*REQUIRED WORK:*
Rewrite every line of the material below, putting "teal diamond" wherever "blue diamond" appears and keeping all other text the same. Leave out the picture lines.
### STORED RECORDS
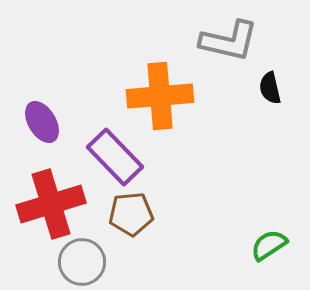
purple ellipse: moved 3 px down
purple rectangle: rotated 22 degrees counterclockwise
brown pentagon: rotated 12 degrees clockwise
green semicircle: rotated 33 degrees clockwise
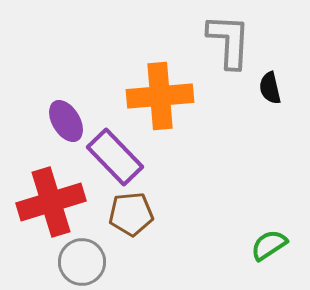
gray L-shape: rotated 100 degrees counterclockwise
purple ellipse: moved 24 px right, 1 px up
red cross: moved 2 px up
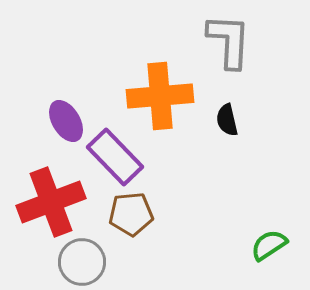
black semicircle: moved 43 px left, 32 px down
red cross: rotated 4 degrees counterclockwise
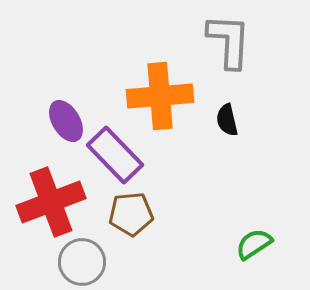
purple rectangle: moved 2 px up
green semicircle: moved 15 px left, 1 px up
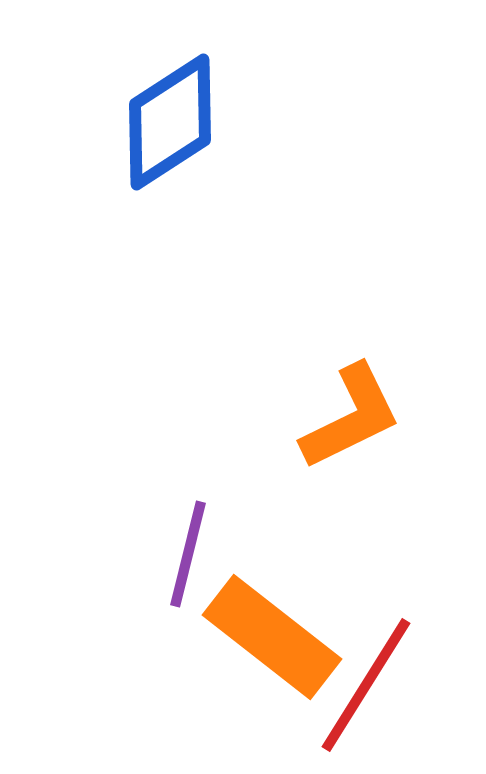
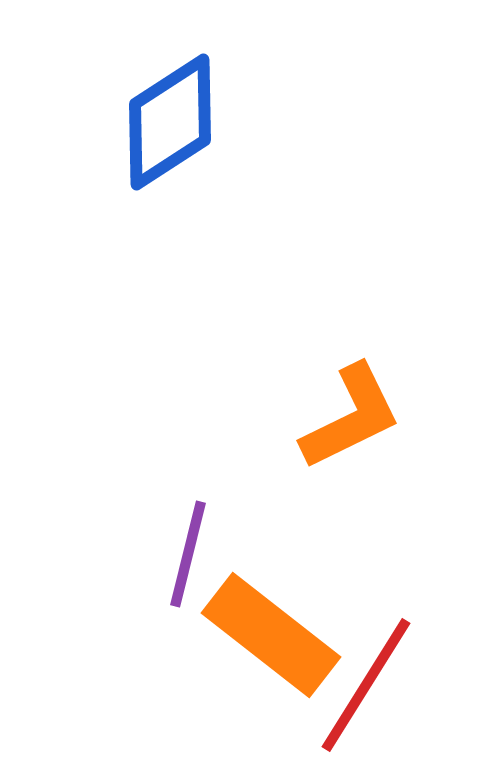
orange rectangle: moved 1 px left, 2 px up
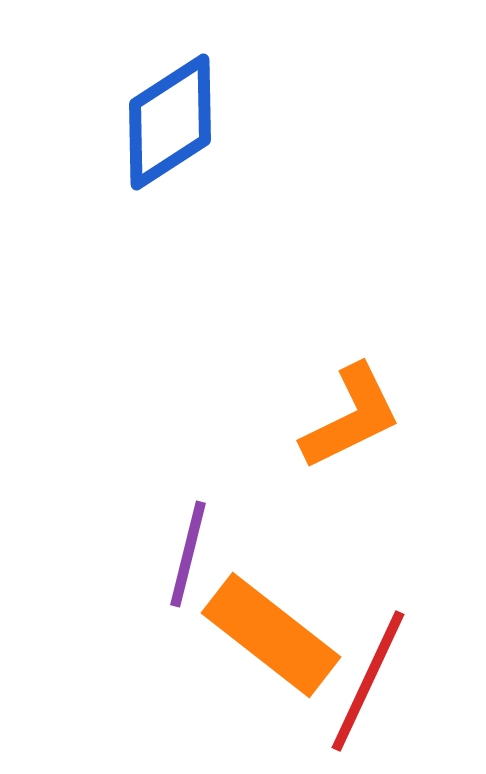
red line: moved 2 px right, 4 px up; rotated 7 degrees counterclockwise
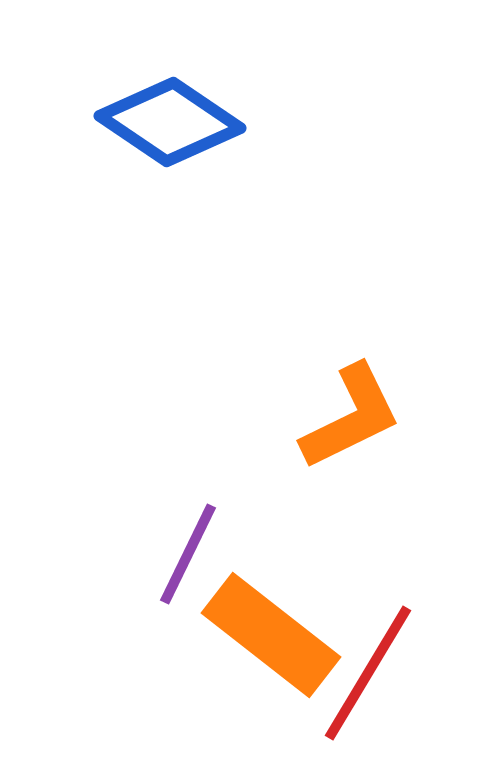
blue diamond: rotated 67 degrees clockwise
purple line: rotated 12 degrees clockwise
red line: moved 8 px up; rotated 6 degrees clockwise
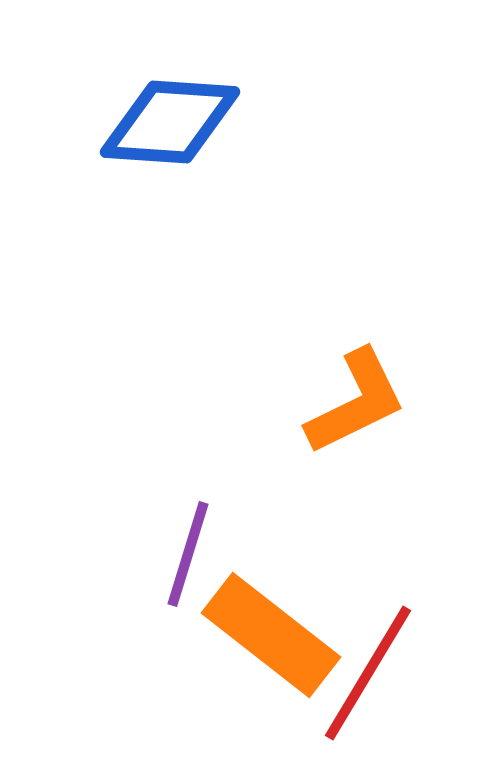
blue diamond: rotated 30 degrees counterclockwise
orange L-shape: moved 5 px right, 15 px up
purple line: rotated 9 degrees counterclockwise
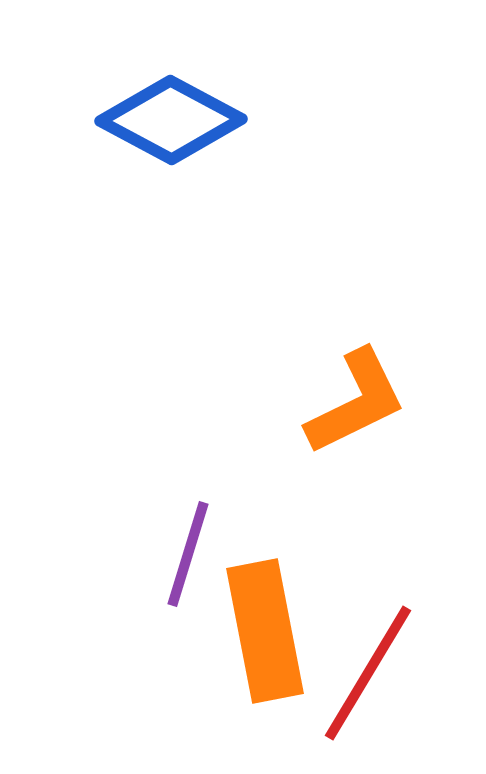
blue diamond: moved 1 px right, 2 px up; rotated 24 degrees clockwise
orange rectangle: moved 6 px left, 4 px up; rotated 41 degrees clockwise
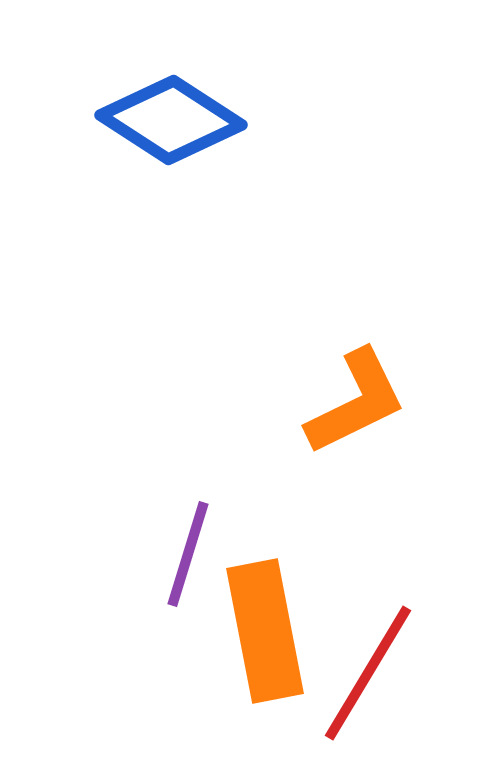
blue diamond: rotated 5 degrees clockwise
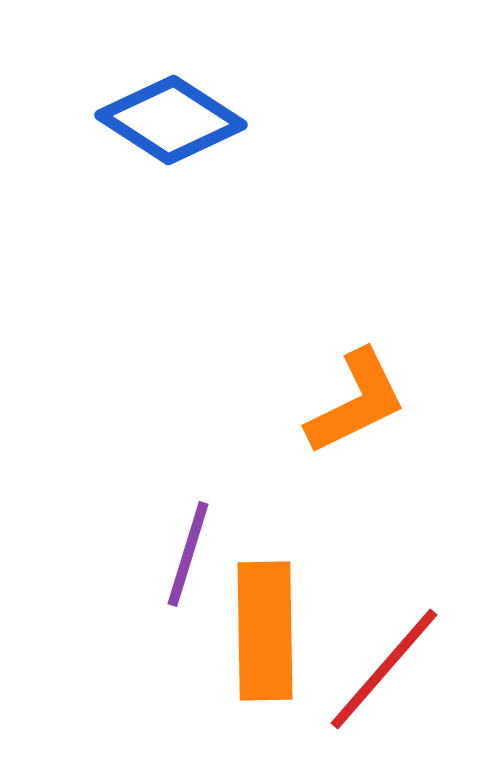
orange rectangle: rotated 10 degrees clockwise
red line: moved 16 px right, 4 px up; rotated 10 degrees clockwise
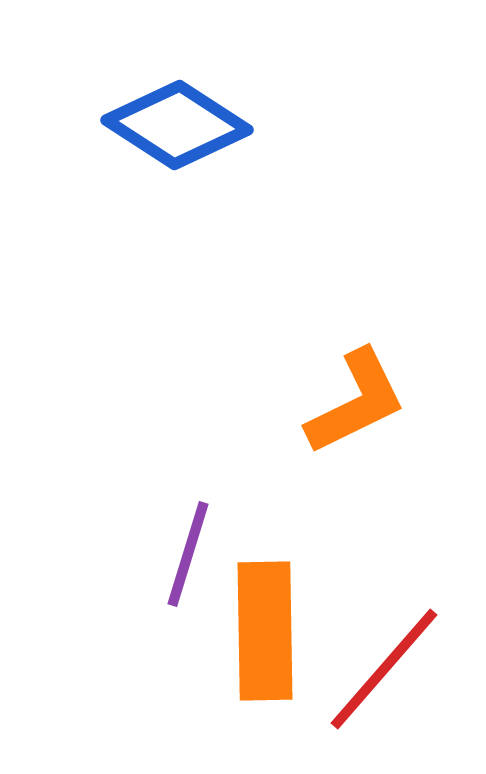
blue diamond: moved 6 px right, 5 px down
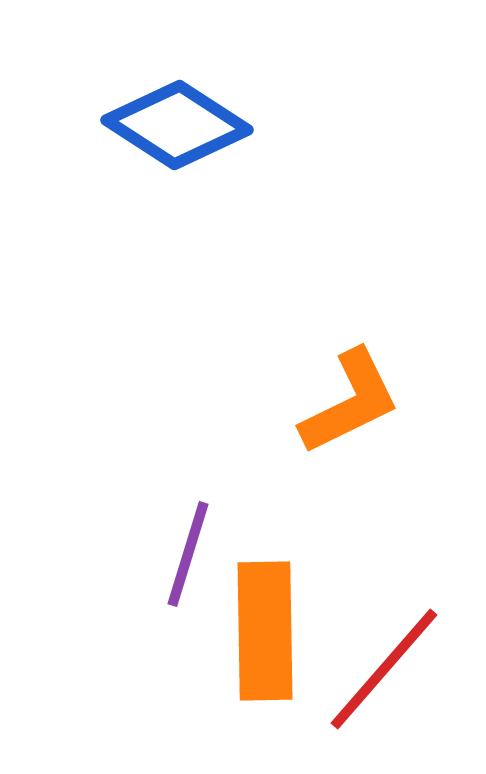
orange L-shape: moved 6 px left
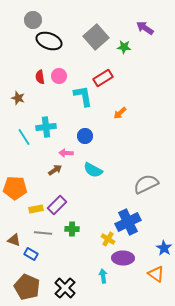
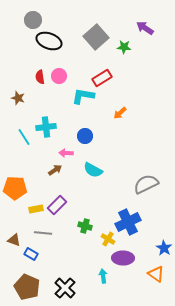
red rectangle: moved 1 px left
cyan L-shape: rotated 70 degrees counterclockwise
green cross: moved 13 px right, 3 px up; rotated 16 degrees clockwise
######
*RESULT:*
purple ellipse: moved 3 px down
purple rectangle: rotated 22 degrees counterclockwise
brown pentagon: rotated 12 degrees clockwise
green semicircle: rotated 33 degrees clockwise
gray L-shape: rotated 100 degrees counterclockwise
purple ellipse: moved 24 px right, 1 px up
red cross: moved 2 px up
black semicircle: moved 43 px left, 32 px down
red cross: rotated 4 degrees counterclockwise
purple rectangle: moved 2 px up
green semicircle: moved 15 px left, 1 px up
orange rectangle: moved 1 px left, 2 px up
red line: moved 2 px right, 4 px up; rotated 7 degrees counterclockwise
teal diamond: rotated 67 degrees clockwise
purple line: rotated 12 degrees clockwise
red line: moved 8 px up; rotated 6 degrees clockwise
teal diamond: rotated 30 degrees counterclockwise
orange L-shape: moved 5 px right, 15 px up
purple line: rotated 9 degrees counterclockwise
teal diamond: moved 1 px right, 2 px up; rotated 24 degrees clockwise
orange rectangle: moved 6 px left, 4 px up; rotated 41 degrees clockwise
teal diamond: rotated 5 degrees clockwise
orange rectangle: rotated 10 degrees clockwise
red line: moved 16 px right, 4 px up; rotated 10 degrees clockwise
teal diamond: moved 6 px right, 5 px down
orange L-shape: moved 6 px left
red rectangle: moved 1 px left
cyan L-shape: rotated 70 degrees counterclockwise
green cross: moved 13 px right, 3 px up; rotated 16 degrees clockwise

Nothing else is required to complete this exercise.